### [Records for processing]
───

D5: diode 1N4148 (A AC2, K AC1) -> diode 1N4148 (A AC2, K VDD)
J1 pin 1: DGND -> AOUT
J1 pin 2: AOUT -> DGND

───

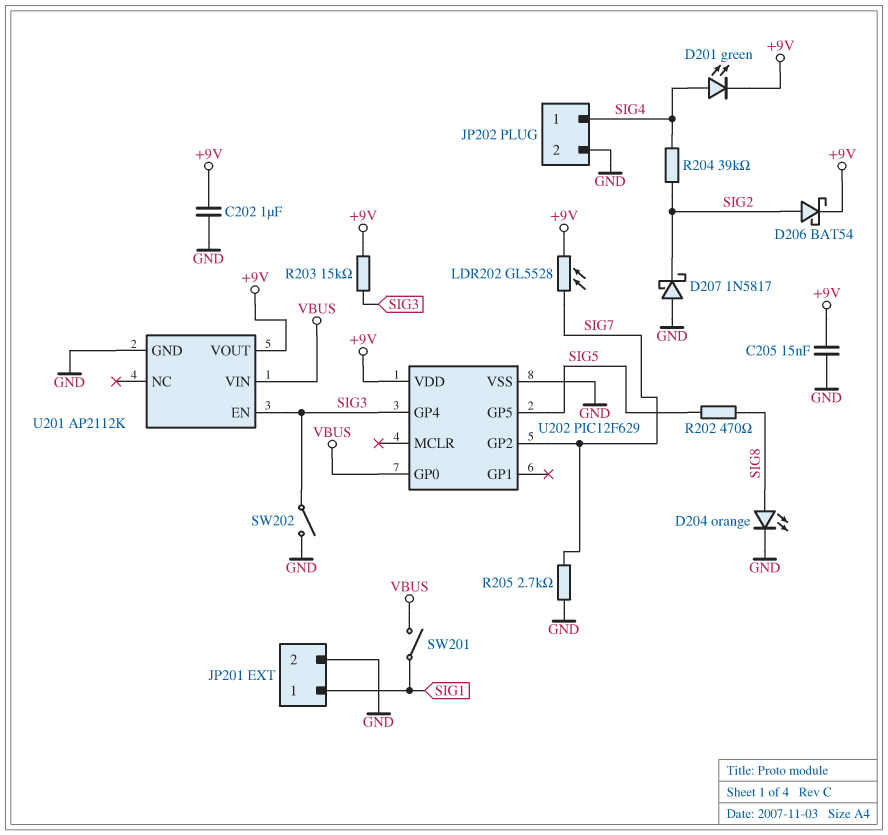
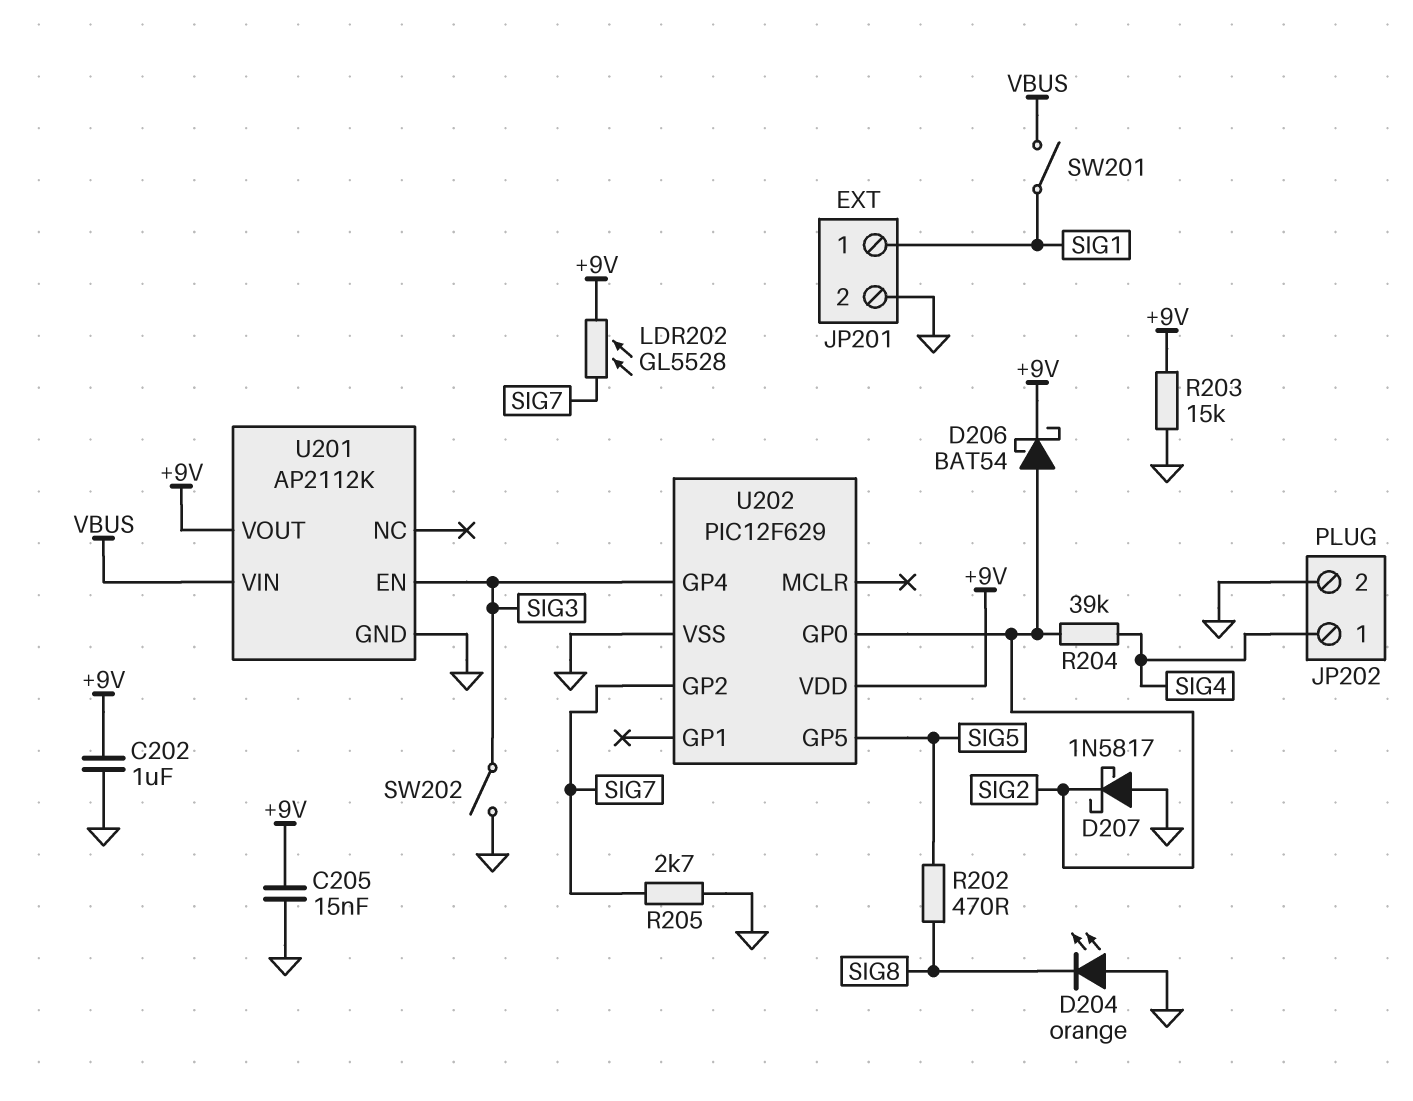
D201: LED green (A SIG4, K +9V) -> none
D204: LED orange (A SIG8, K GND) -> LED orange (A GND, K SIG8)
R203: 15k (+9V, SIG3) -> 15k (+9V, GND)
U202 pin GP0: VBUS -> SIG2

───

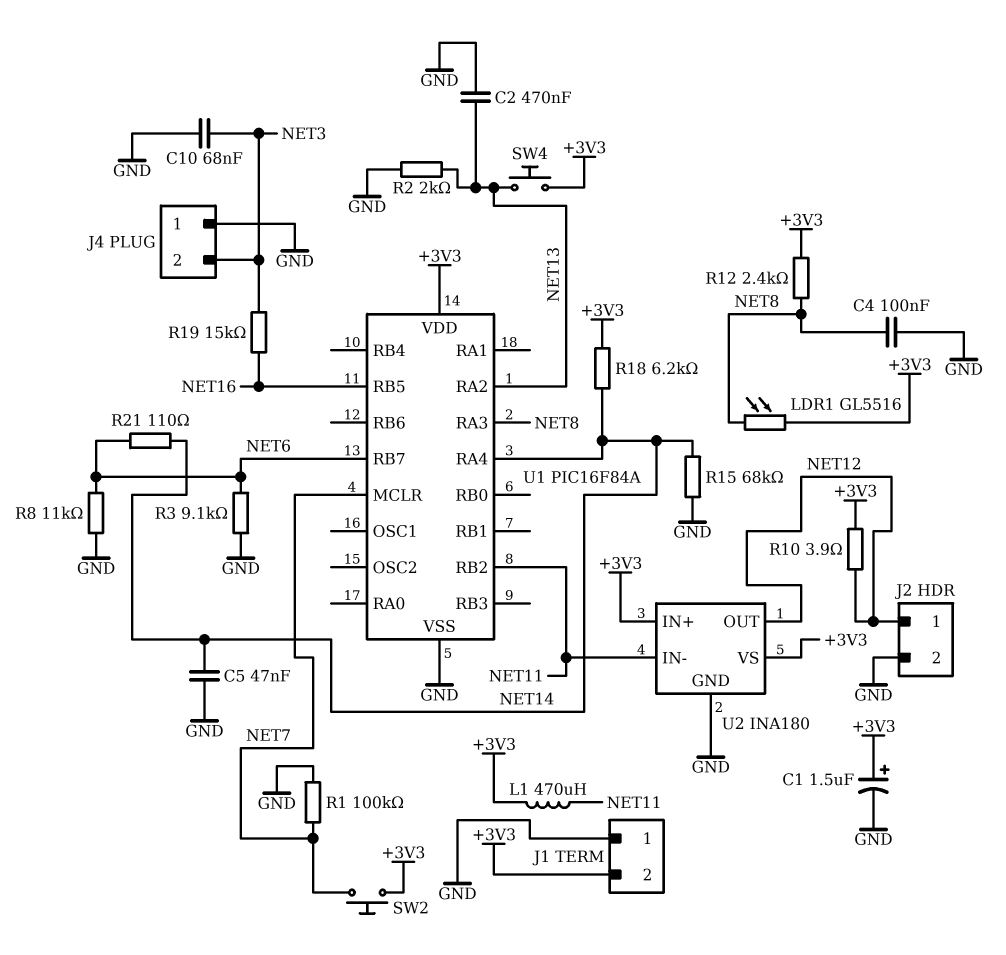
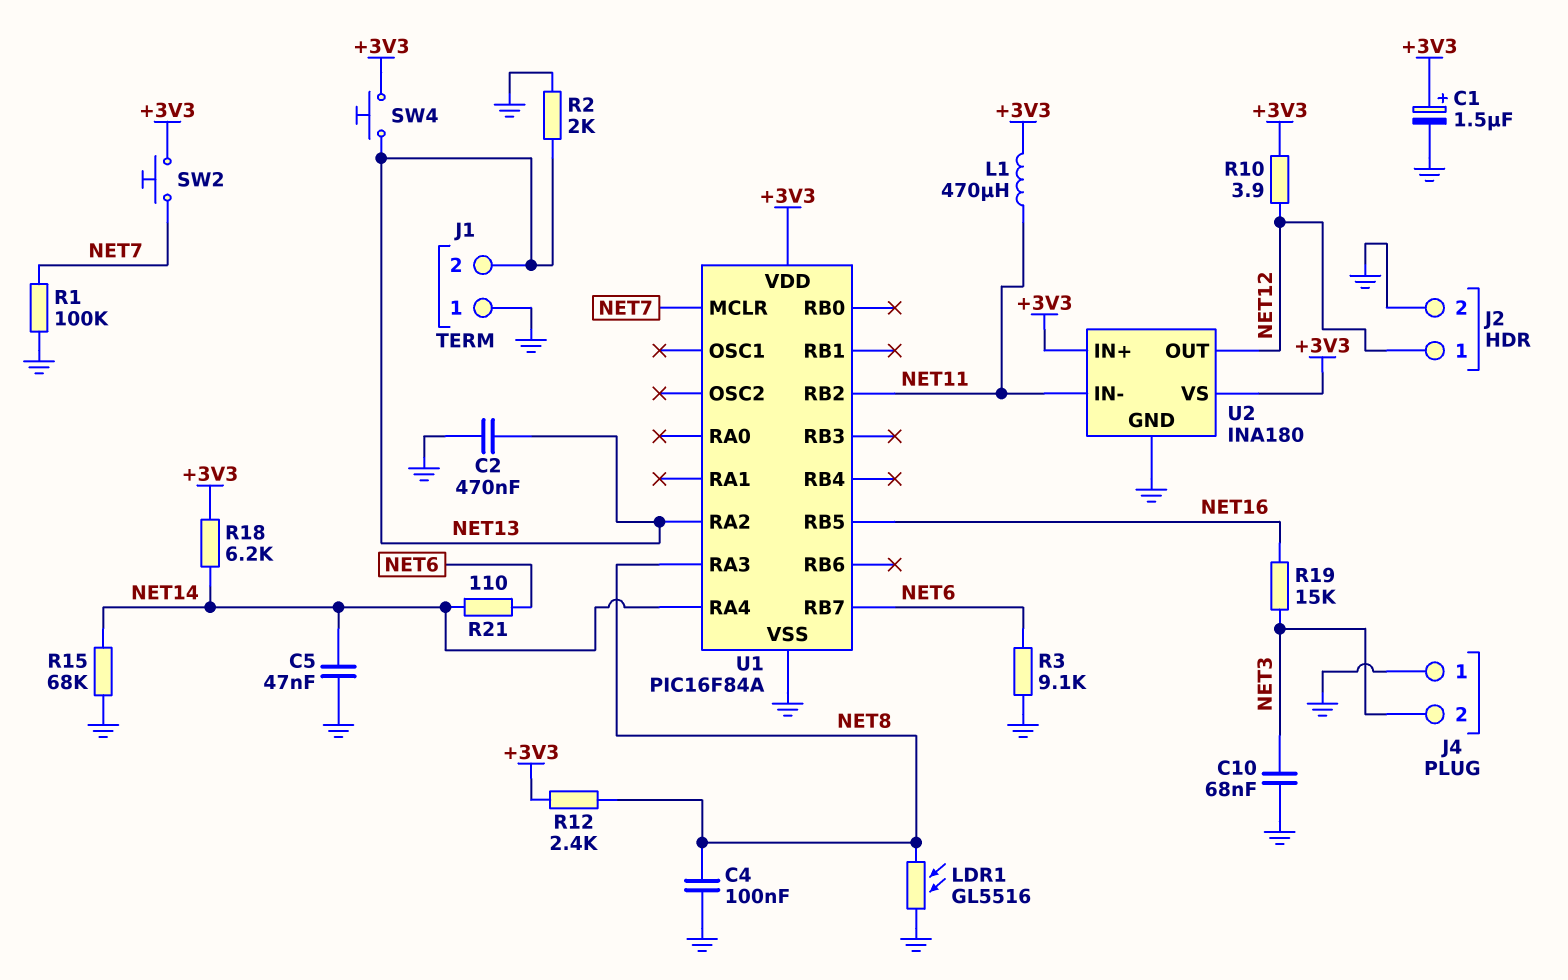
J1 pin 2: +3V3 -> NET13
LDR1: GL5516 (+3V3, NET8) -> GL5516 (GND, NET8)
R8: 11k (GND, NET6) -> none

───

### [Exercise directions]
All that is wanted is the stretch of lines above from the one containing "LDR1: GL5516 (+3V3, NET8)" through the one containing "R8: 11k (GND, NET6) -> none", duplicated exactly.

### [Task output]
LDR1: GL5516 (+3V3, NET8) -> GL5516 (GND, NET8)
R8: 11k (GND, NET6) -> none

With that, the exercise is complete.